* [Supplied data]:
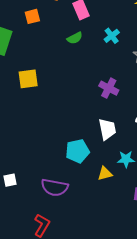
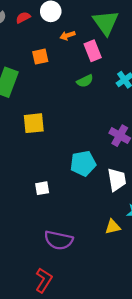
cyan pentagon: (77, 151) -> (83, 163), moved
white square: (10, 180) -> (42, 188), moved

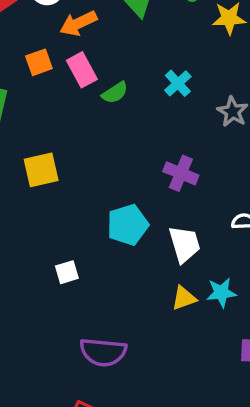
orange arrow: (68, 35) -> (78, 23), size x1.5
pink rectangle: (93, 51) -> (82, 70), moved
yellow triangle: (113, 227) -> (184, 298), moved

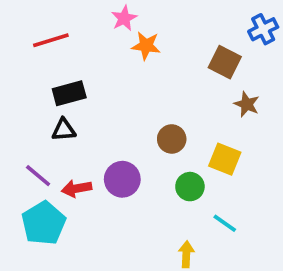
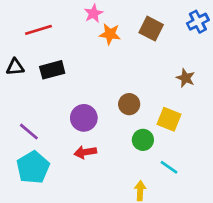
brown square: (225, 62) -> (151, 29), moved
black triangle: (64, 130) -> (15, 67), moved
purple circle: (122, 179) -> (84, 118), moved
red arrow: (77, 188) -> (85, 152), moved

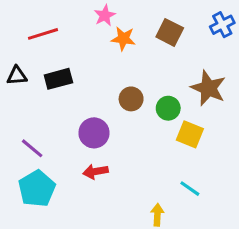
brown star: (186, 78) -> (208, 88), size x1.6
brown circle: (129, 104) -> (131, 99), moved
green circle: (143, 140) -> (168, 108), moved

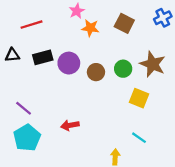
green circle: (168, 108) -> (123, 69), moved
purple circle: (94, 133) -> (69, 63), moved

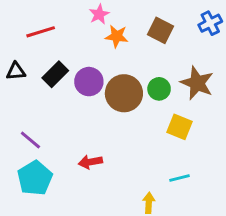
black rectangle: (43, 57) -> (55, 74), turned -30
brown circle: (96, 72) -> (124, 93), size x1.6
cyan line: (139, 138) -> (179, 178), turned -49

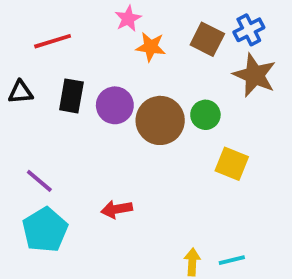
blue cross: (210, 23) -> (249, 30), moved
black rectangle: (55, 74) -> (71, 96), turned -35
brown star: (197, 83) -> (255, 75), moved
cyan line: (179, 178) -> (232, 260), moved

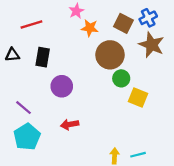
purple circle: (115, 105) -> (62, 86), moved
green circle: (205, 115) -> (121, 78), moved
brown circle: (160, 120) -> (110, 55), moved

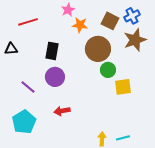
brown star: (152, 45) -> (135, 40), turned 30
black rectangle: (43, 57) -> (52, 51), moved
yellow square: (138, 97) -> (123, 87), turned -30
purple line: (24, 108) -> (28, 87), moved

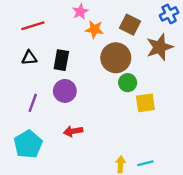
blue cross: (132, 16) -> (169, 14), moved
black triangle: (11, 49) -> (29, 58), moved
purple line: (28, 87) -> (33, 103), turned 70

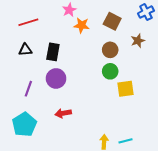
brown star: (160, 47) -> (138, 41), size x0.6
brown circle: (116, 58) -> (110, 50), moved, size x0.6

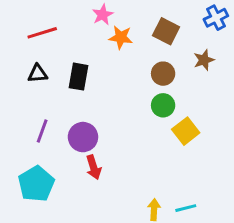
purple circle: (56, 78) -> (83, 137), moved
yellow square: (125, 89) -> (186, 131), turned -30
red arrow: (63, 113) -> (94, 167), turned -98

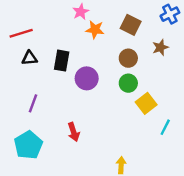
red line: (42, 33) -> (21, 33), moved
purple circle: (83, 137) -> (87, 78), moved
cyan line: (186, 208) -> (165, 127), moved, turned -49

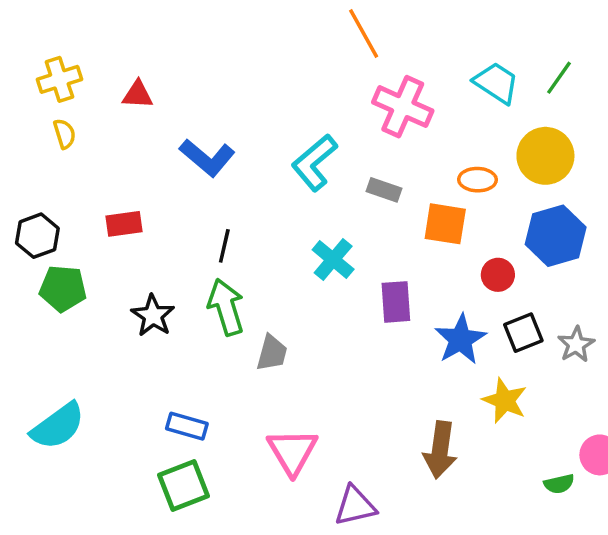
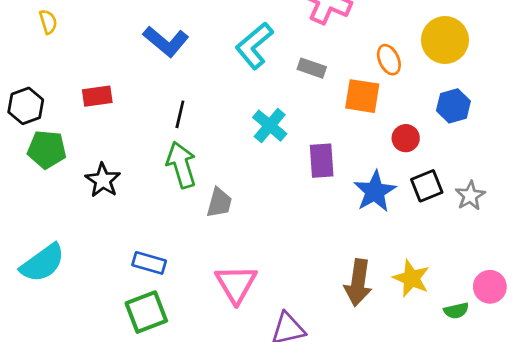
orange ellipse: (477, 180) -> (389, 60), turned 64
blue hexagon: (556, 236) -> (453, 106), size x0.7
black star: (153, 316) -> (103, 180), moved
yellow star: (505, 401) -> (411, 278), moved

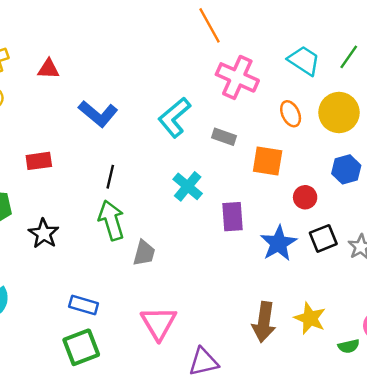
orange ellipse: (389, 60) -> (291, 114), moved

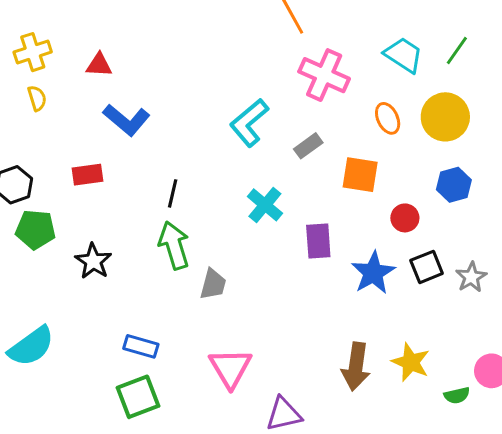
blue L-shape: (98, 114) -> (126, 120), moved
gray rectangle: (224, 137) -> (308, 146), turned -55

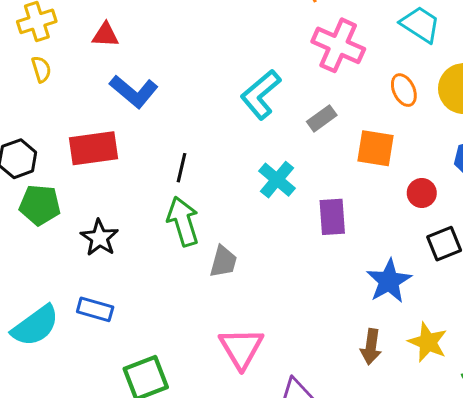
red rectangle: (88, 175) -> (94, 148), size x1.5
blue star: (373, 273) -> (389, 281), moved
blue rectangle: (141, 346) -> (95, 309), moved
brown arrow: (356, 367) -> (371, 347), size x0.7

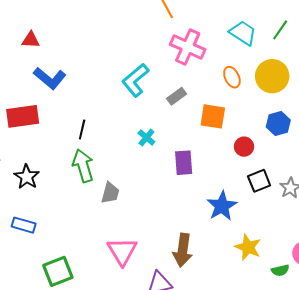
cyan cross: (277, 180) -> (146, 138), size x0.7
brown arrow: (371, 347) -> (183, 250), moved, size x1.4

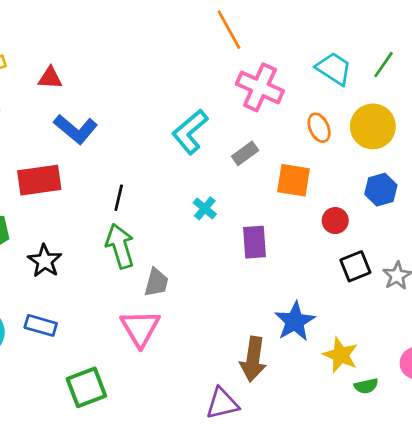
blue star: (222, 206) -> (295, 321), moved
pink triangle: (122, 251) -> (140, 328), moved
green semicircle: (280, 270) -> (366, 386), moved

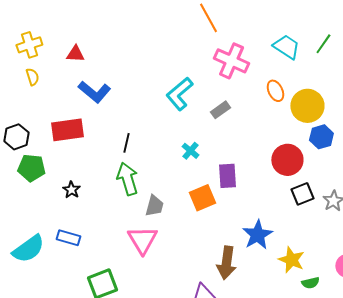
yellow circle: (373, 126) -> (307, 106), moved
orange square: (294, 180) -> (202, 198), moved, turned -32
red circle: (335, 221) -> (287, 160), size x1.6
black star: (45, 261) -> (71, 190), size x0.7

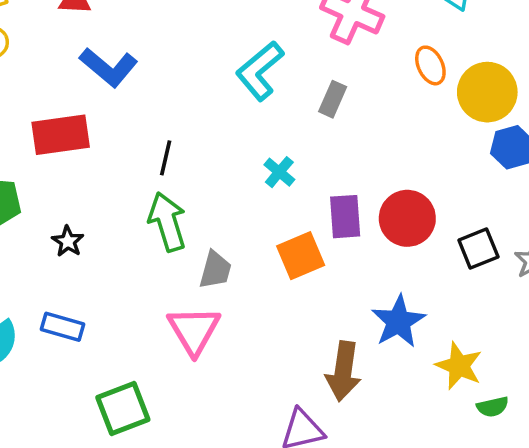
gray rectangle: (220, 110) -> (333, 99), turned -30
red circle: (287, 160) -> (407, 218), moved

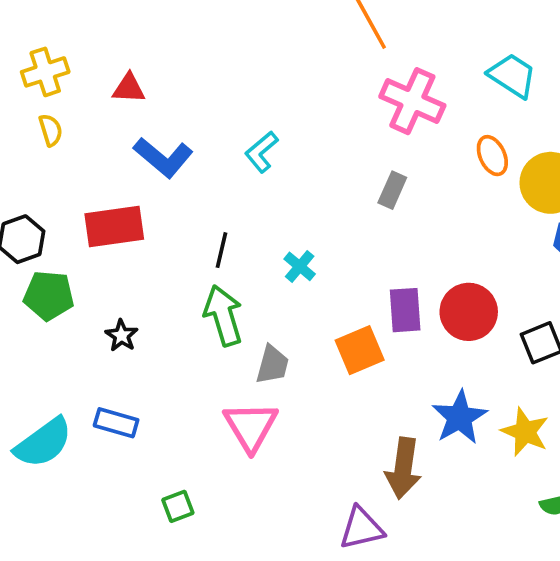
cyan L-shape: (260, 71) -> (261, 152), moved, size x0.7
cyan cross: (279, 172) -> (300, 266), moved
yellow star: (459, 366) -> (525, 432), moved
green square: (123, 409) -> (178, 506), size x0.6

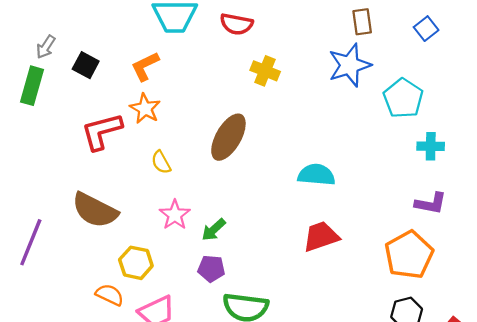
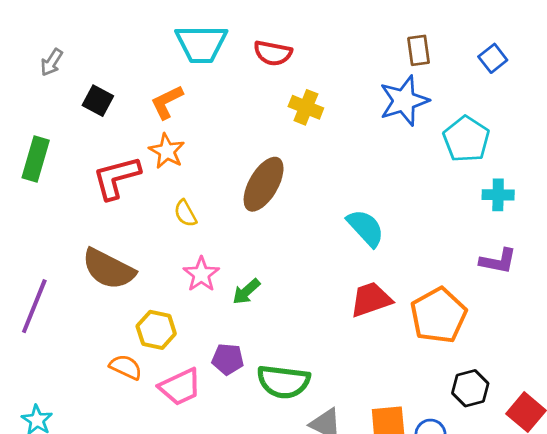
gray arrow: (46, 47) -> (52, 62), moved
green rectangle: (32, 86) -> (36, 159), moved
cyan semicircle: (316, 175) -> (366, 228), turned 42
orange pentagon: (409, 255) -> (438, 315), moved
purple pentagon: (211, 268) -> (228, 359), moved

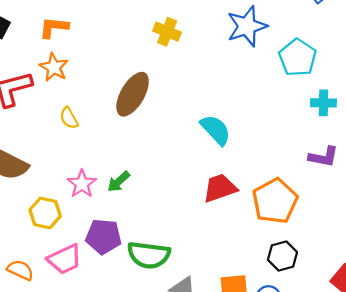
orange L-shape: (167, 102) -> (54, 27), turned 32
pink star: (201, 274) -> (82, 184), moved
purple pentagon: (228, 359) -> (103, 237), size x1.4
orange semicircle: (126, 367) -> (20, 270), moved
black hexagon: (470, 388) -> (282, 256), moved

* [Work to complete]:
What is the number of lines in the records that contain the word "purple"? Answer with the number and nothing else.

* [Completed task]:
9